[start Data entries]

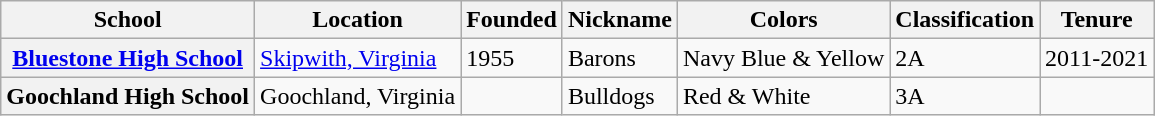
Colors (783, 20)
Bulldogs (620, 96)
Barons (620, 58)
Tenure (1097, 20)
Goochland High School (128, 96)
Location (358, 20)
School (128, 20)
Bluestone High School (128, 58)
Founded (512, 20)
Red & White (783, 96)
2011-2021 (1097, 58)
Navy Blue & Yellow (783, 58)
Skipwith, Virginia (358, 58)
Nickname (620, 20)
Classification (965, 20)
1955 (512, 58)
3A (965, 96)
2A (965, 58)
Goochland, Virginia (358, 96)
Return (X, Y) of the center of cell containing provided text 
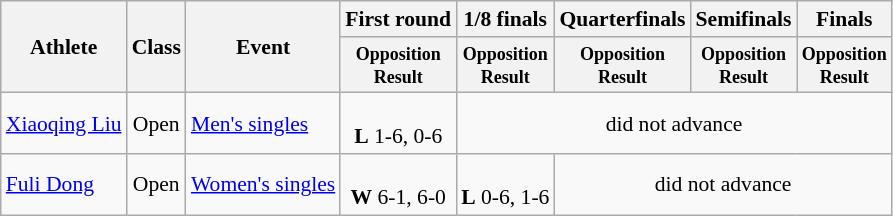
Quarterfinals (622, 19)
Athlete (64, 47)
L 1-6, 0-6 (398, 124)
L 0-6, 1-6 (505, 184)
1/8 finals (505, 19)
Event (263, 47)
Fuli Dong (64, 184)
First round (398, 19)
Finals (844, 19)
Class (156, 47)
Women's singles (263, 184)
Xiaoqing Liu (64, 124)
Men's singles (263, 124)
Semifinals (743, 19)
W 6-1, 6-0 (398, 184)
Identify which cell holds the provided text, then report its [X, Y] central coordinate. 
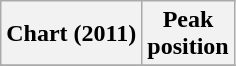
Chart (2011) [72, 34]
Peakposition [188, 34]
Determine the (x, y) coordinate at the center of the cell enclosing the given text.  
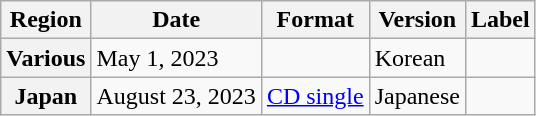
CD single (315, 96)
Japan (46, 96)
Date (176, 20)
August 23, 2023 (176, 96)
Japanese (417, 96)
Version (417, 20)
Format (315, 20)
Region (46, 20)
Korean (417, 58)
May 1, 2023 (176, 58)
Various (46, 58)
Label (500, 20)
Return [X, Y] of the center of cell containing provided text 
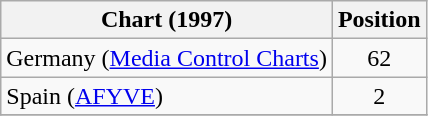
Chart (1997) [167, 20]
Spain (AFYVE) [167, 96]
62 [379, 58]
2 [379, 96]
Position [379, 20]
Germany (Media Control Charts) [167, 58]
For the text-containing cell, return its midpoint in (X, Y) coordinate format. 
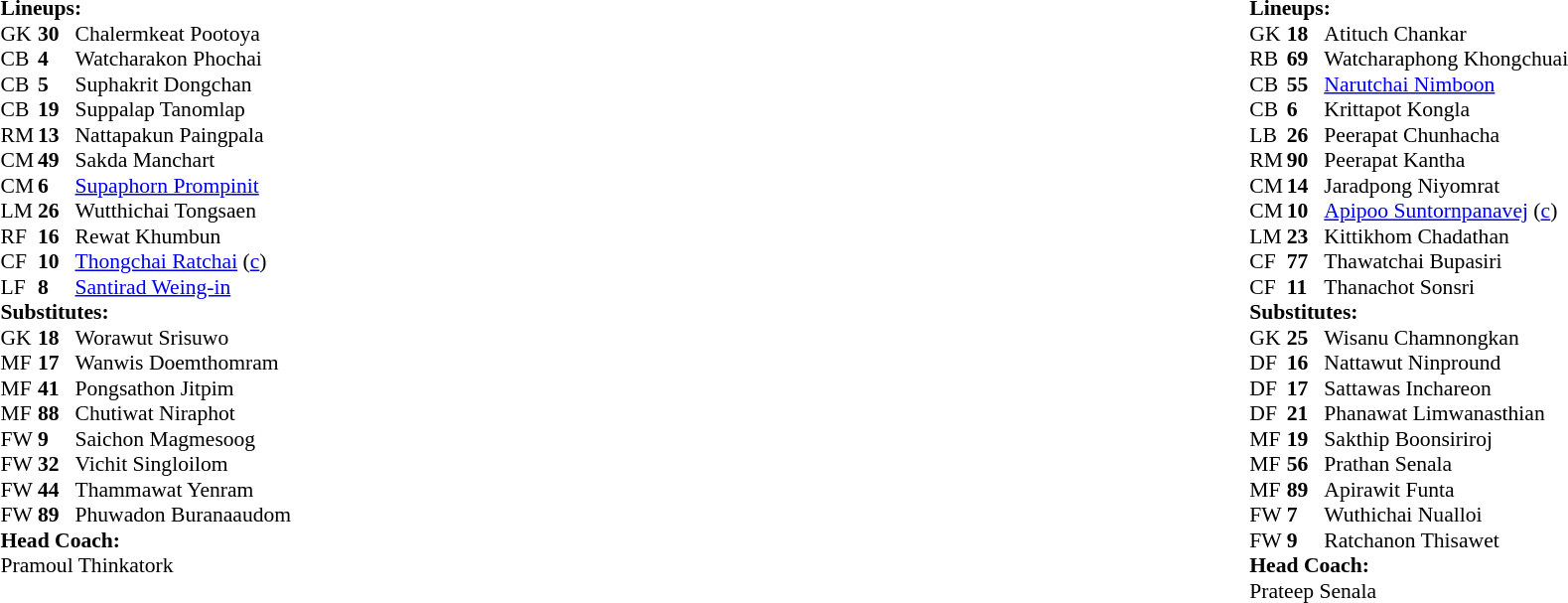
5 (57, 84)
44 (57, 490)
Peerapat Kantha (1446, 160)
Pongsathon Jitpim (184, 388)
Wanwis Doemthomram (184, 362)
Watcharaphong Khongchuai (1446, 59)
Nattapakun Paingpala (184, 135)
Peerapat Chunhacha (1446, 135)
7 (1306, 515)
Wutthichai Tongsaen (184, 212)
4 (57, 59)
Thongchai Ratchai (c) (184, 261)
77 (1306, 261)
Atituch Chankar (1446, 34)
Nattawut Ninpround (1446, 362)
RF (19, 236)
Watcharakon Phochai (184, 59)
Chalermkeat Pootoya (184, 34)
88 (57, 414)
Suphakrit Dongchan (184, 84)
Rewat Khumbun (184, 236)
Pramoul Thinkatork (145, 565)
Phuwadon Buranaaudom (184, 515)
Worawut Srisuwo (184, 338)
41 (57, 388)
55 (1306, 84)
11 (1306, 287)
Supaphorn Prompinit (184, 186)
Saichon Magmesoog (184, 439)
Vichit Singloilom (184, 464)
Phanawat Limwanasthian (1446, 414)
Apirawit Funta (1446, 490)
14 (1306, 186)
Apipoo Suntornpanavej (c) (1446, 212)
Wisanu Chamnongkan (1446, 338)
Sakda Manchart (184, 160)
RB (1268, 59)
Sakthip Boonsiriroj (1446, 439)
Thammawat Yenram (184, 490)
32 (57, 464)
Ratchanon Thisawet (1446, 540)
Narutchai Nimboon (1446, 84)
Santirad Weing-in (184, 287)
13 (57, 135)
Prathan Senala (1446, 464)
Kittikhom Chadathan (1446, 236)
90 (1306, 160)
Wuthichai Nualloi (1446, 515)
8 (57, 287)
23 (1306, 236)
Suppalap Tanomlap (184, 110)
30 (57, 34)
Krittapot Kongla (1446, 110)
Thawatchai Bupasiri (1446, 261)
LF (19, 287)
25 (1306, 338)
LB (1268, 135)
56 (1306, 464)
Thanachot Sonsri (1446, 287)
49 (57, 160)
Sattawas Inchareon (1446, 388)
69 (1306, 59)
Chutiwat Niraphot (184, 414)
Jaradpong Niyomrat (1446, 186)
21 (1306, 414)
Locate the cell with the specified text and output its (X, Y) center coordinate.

[end Data entries]
[start Data entries]

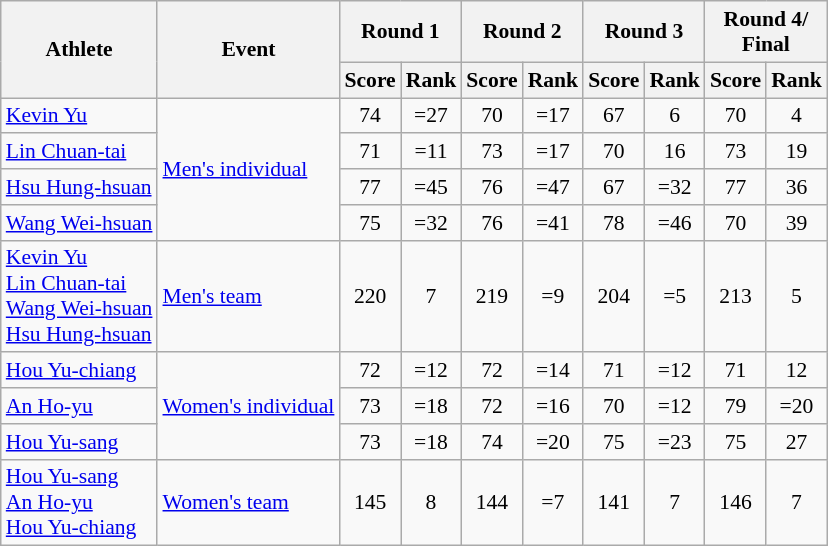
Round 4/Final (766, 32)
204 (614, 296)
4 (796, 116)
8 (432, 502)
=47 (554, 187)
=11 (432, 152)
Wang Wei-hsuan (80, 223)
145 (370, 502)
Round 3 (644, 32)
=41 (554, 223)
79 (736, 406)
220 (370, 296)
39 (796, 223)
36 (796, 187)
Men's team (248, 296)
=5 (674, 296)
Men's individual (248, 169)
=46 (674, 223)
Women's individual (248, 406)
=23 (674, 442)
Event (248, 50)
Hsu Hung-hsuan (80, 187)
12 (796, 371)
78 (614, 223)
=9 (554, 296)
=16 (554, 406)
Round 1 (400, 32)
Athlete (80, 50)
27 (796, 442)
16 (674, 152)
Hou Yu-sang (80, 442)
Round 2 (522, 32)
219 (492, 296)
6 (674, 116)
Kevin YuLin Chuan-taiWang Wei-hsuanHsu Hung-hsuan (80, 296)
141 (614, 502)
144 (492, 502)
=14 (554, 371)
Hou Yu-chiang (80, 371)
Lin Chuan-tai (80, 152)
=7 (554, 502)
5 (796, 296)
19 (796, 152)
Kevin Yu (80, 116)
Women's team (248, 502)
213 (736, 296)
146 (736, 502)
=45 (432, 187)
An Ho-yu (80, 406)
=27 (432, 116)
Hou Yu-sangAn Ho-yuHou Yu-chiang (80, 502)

[end Data entries]
[start Data entries]

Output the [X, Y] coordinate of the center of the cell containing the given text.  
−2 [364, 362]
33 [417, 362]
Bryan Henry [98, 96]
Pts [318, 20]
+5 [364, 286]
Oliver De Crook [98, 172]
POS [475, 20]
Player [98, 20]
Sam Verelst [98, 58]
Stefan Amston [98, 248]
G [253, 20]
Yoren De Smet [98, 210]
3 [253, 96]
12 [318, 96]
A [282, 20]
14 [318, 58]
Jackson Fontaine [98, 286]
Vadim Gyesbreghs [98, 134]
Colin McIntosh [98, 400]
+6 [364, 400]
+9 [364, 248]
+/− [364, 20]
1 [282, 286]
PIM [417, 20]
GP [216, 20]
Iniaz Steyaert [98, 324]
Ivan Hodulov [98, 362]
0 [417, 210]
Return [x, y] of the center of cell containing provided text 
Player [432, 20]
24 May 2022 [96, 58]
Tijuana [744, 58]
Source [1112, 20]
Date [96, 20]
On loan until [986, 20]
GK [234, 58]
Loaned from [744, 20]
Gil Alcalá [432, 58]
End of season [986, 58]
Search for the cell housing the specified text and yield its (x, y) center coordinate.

[end Data entries]

[Problem description]: Please rewrite the data starting with the line containing "Round 4/Final (766, 32)" and going on through the line containing "Hou Yu-sangAn Ho-yuHou Yu-chiang (80, 502)", putting "Third round" in place of "Round 3" and keeping everything else the same.

[Right answer]:
Round 4/Final (766, 32)
204 (614, 296)
4 (796, 116)
8 (432, 502)
=47 (554, 187)
=11 (432, 152)
Wang Wei-hsuan (80, 223)
145 (370, 502)
Third round (644, 32)
=41 (554, 223)
79 (736, 406)
220 (370, 296)
39 (796, 223)
36 (796, 187)
Men's team (248, 296)
=5 (674, 296)
Men's individual (248, 169)
=46 (674, 223)
Women's individual (248, 406)
=23 (674, 442)
Event (248, 50)
Hsu Hung-hsuan (80, 187)
12 (796, 371)
78 (614, 223)
=9 (554, 296)
=16 (554, 406)
Round 1 (400, 32)
Athlete (80, 50)
27 (796, 442)
16 (674, 152)
Hou Yu-sang (80, 442)
Round 2 (522, 32)
219 (492, 296)
6 (674, 116)
Kevin YuLin Chuan-taiWang Wei-hsuanHsu Hung-hsuan (80, 296)
141 (614, 502)
144 (492, 502)
=14 (554, 371)
Hou Yu-chiang (80, 371)
Lin Chuan-tai (80, 152)
=7 (554, 502)
5 (796, 296)
19 (796, 152)
Kevin Yu (80, 116)
Women's team (248, 502)
213 (736, 296)
146 (736, 502)
=45 (432, 187)
An Ho-yu (80, 406)
=27 (432, 116)
Hou Yu-sangAn Ho-yuHou Yu-chiang (80, 502)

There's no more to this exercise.